**Your goal:** Only the lines below from the one containing "SCALE3 pin SCK: B9 -> A6" to the one containing "TOF3 pin SCL: A5 -> B6" should be repeated, both included and unchanged.
=======
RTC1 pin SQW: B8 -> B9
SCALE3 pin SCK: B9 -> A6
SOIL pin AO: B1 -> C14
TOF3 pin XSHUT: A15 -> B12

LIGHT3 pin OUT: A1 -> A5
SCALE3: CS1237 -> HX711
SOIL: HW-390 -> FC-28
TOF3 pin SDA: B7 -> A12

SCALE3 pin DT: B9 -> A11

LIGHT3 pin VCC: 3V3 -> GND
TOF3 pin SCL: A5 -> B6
=======
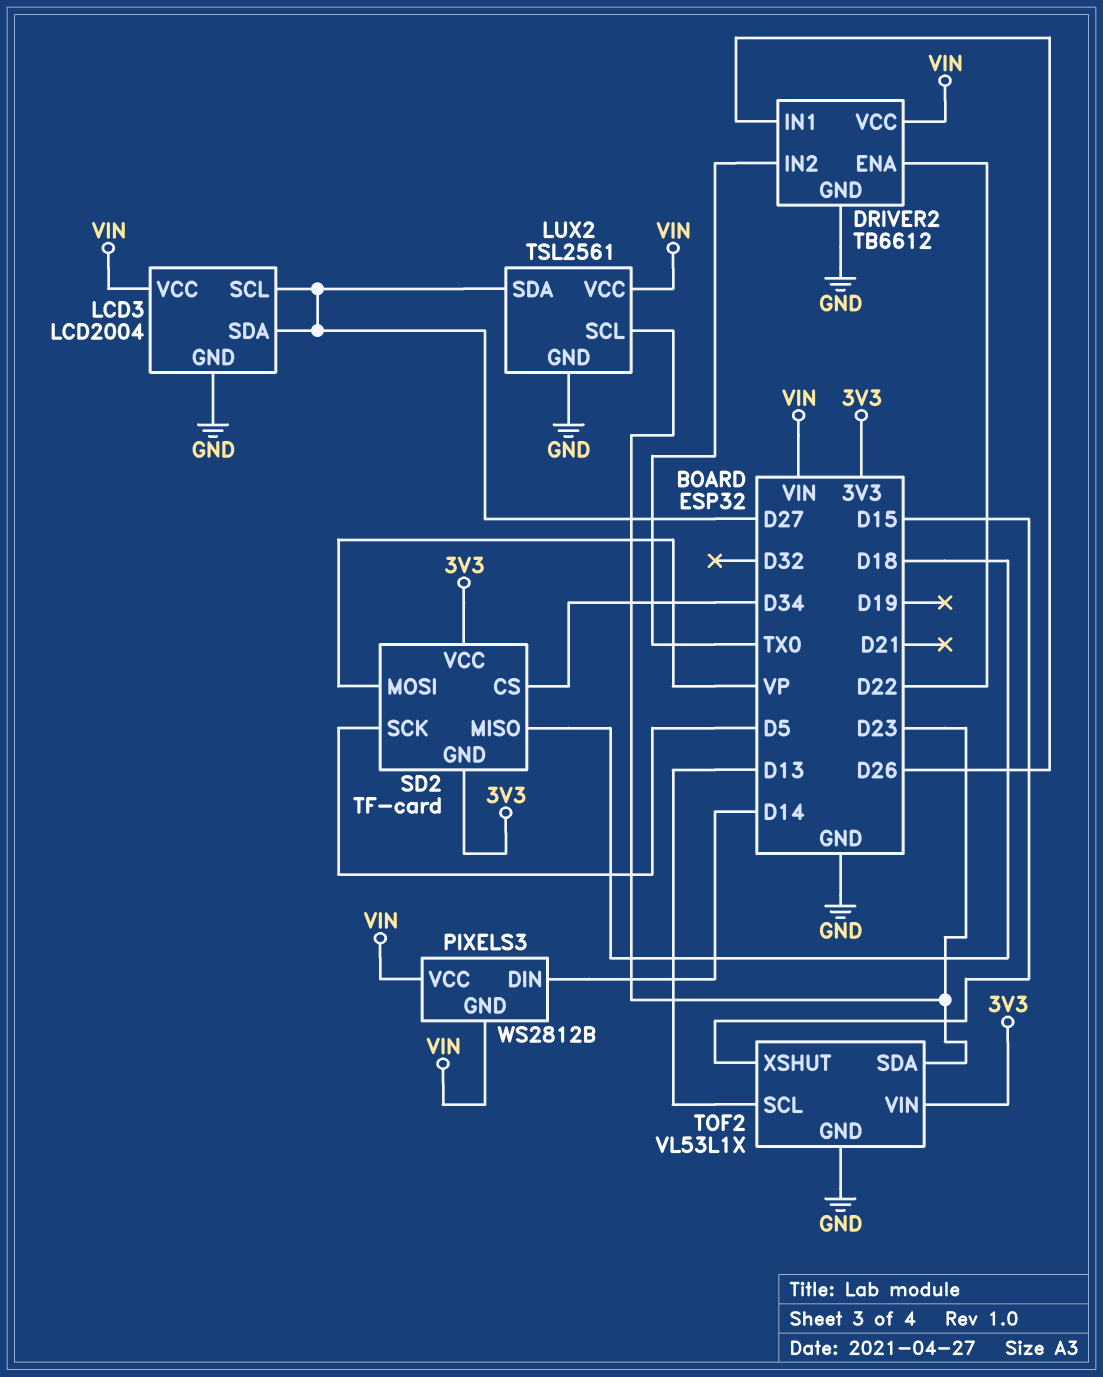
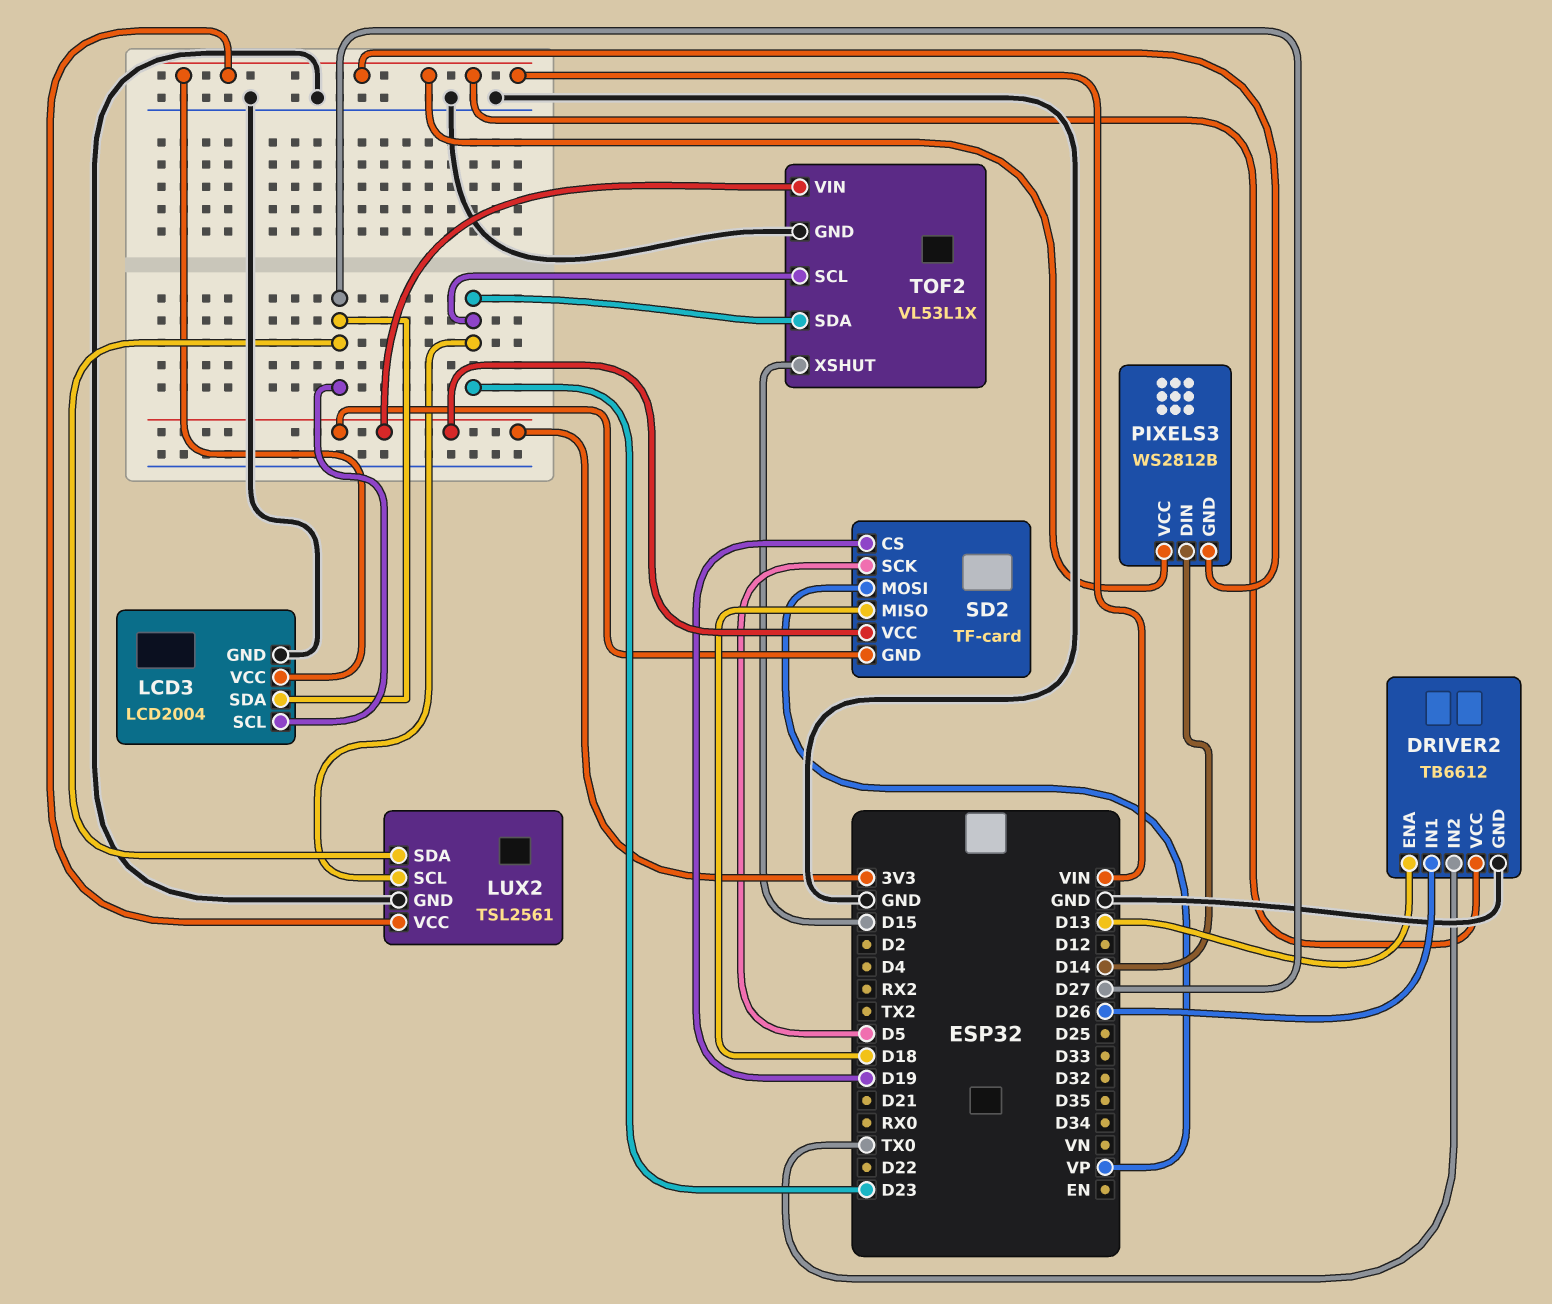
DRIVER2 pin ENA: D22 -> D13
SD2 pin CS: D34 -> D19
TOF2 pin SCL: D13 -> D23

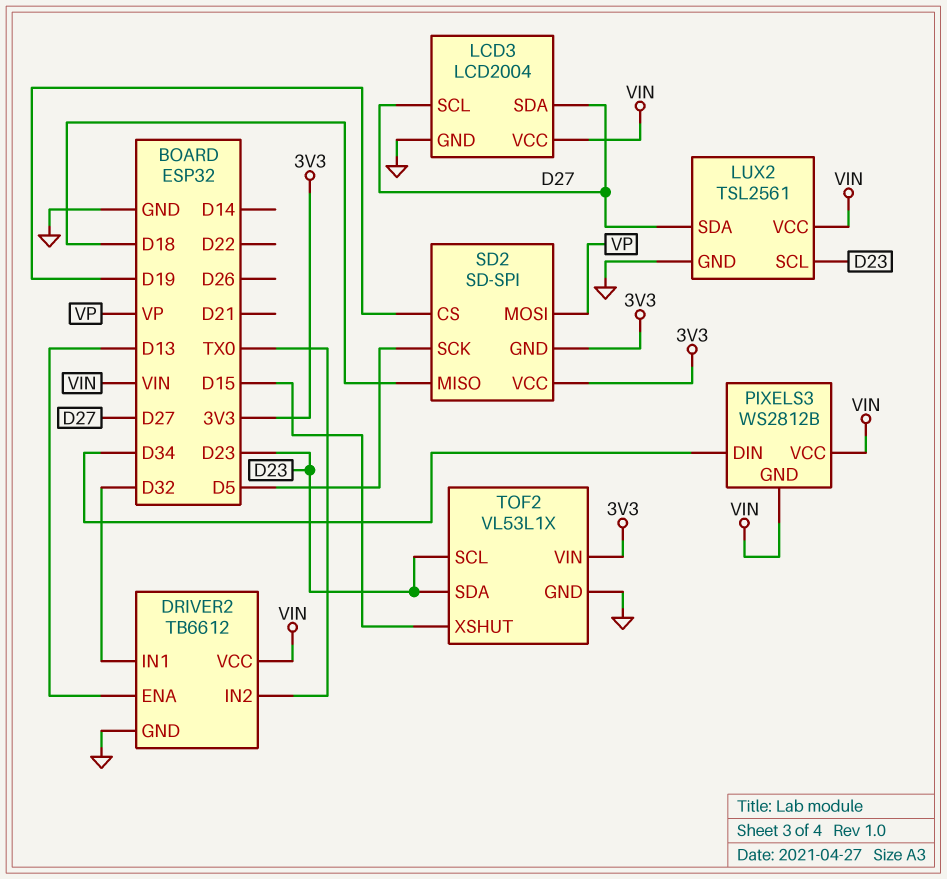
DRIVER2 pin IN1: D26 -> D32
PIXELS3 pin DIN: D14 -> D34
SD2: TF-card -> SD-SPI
=======
**Reply:**
SCALE3 pin SCK: B9 -> A6
SOIL pin AO: B1 -> C14
TOF3 pin XSHUT: A15 -> B12

LIGHT3 pin OUT: A1 -> A5
SCALE3: CS1237 -> HX711
SOIL: HW-390 -> FC-28
TOF3 pin SDA: B7 -> A12

SCALE3 pin DT: B9 -> A11

LIGHT3 pin VCC: 3V3 -> GND
TOF3 pin SCL: A5 -> B6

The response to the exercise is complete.